[RECORDS FOR THE TASK]:
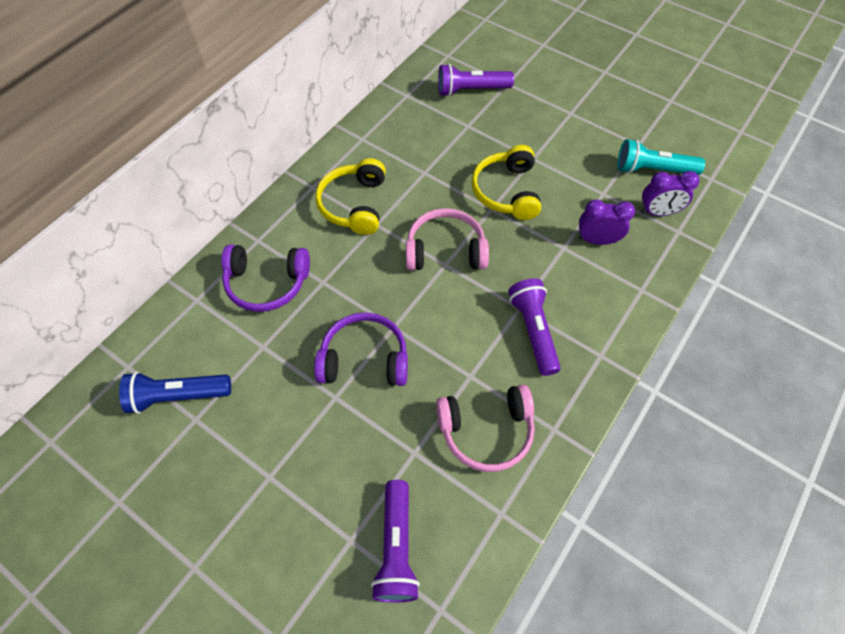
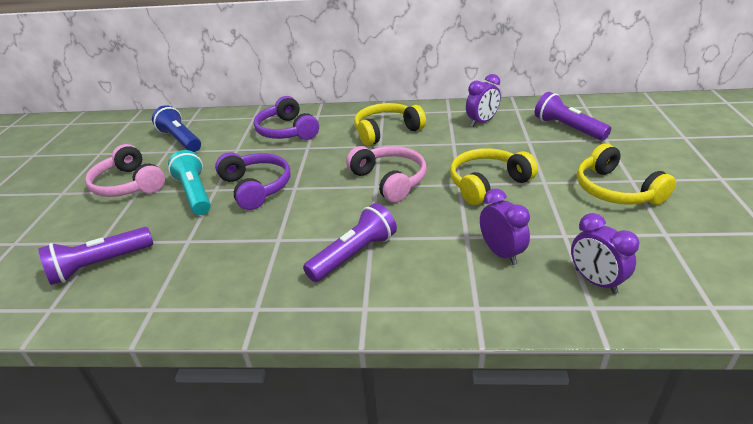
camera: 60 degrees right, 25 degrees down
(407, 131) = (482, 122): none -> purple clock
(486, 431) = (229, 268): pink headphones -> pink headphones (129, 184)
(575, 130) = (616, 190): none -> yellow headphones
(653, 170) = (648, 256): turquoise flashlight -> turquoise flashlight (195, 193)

==

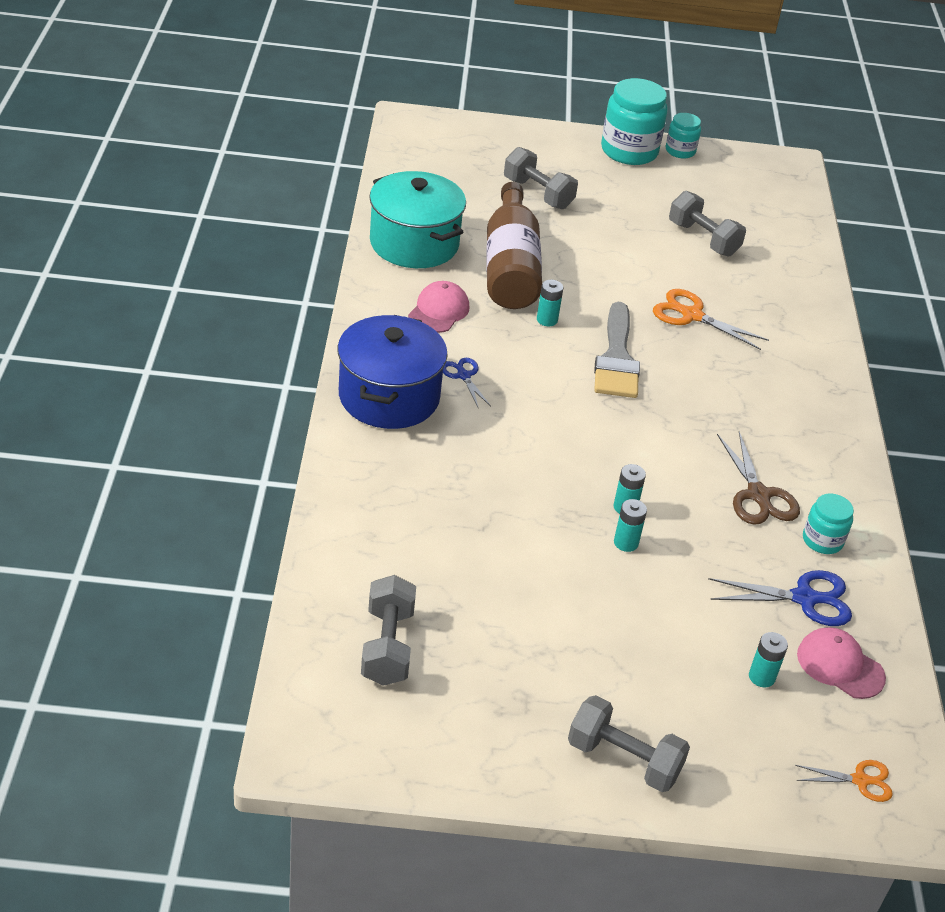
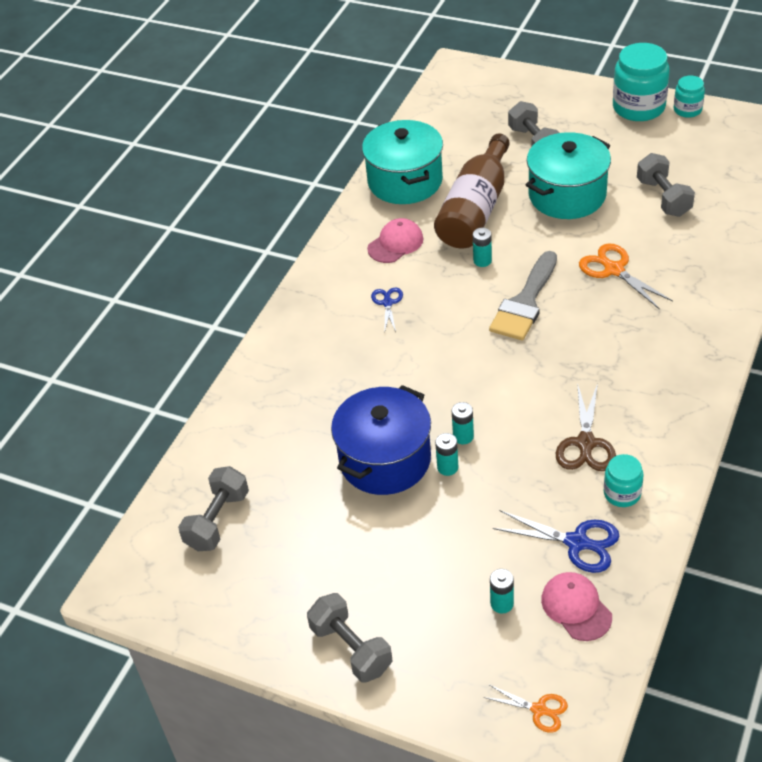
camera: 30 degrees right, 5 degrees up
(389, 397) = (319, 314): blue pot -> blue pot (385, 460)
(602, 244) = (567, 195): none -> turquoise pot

[TASK TO CARRY OUT]:
Show each line of the records above containing "headphones".

[EXERCISE OUTPUT]:
(486, 431) = (229, 268): pink headphones -> pink headphones (129, 184)
(575, 130) = (616, 190): none -> yellow headphones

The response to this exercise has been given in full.